YOUR ASSIGNMENT
Your reproduction of the entries should be exact and should contain no pictures.

EXERCISE INPUTS
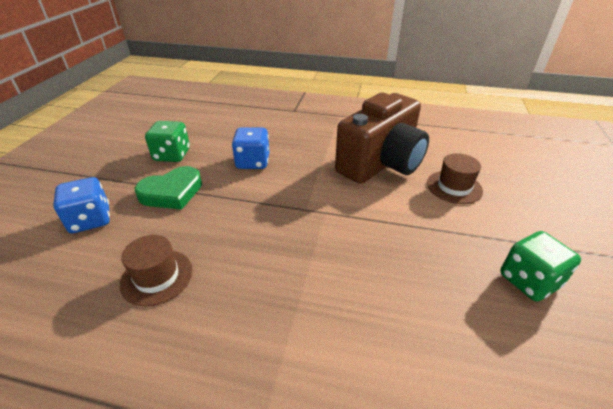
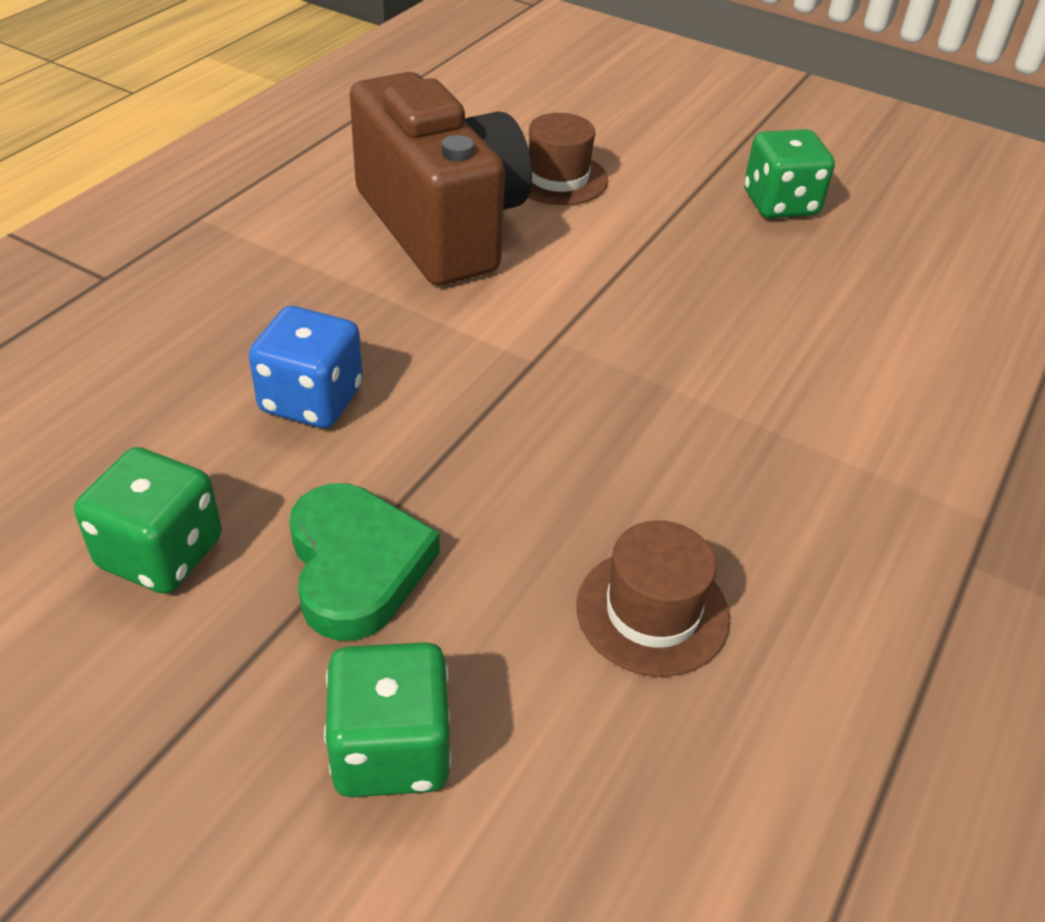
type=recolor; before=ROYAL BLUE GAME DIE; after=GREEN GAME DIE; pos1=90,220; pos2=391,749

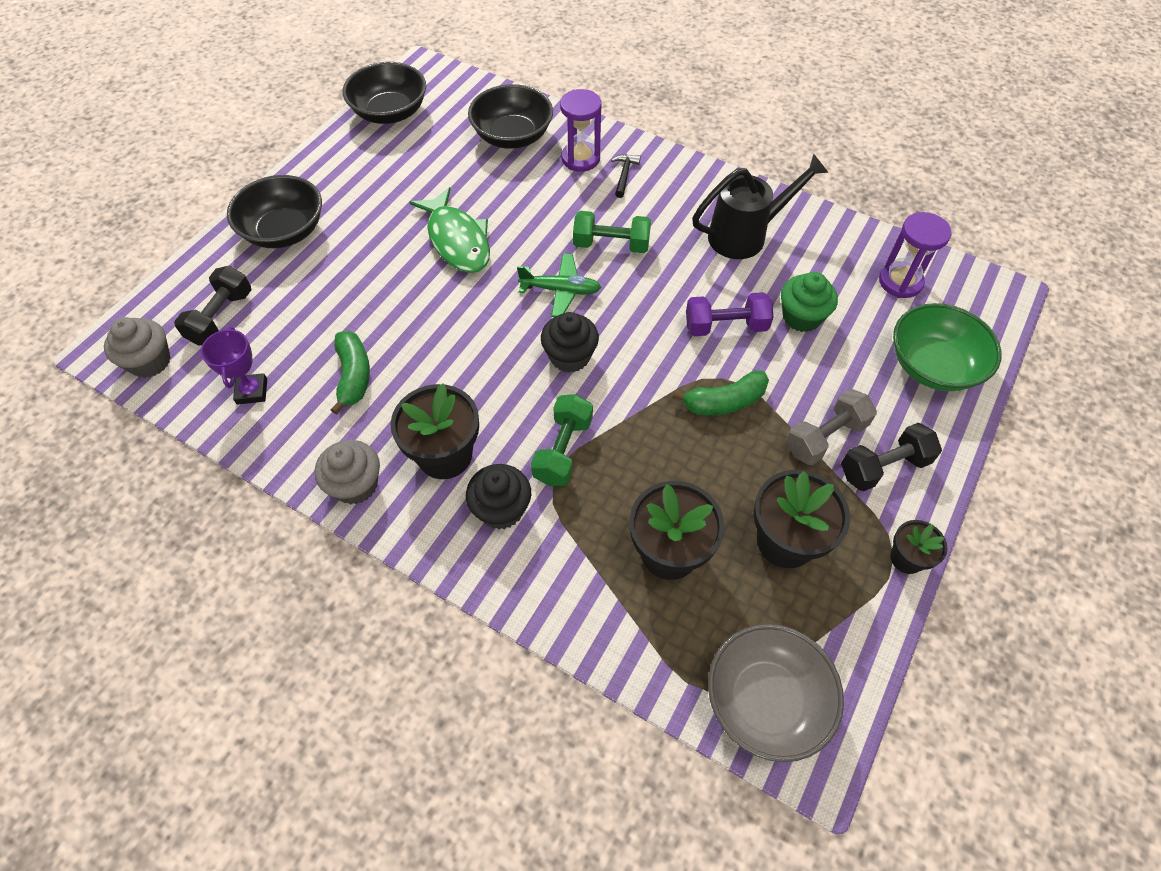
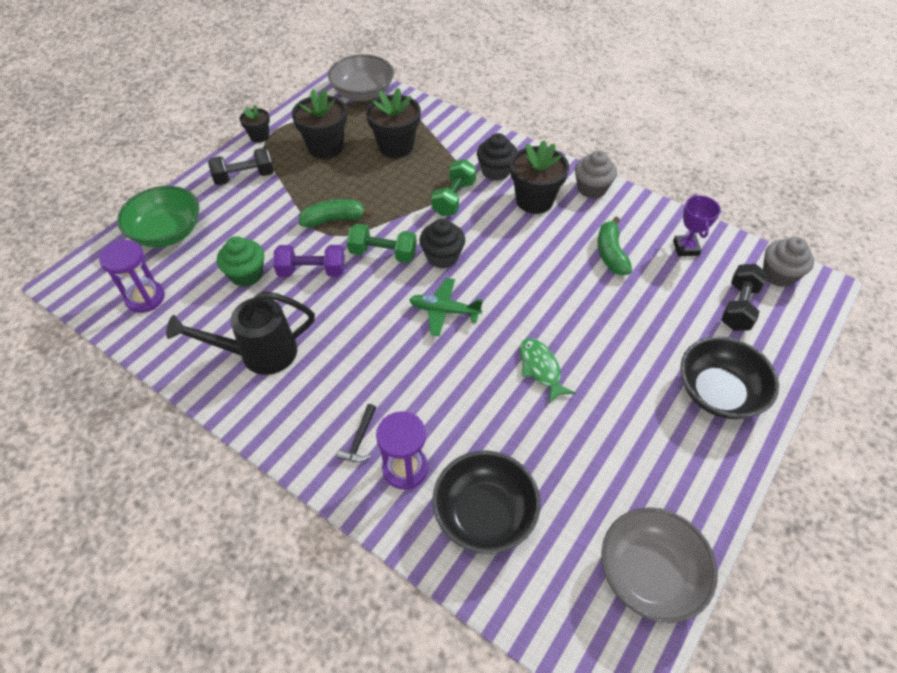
type=recolor; before=JET-BLACK BOWL; after=GREY BOWL; pos1=390,113; pos2=649,574
type=resize; before=GREEN TOY FISH; pos1=457,240; pos2=540,368; scale=0.64
type=move; before=GREEN HAND WEIGHT; pos1=611,245; pos2=383,253
type=delete; before=GREY HAND WEIGHT; pos1=825,437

WORKED SOLUTION
type=recolor; before=ROYAL BLUE GAME DIE; after=GREEN GAME DIE; pos1=90,220; pos2=391,749

type=recolor; before=JET-BLACK BOWL; after=GREY BOWL; pos1=390,113; pos2=649,574
type=resize; before=GREEN TOY FISH; pos1=457,240; pos2=540,368; scale=0.64
type=move; before=GREEN HAND WEIGHT; pos1=611,245; pos2=383,253
type=delete; before=GREY HAND WEIGHT; pos1=825,437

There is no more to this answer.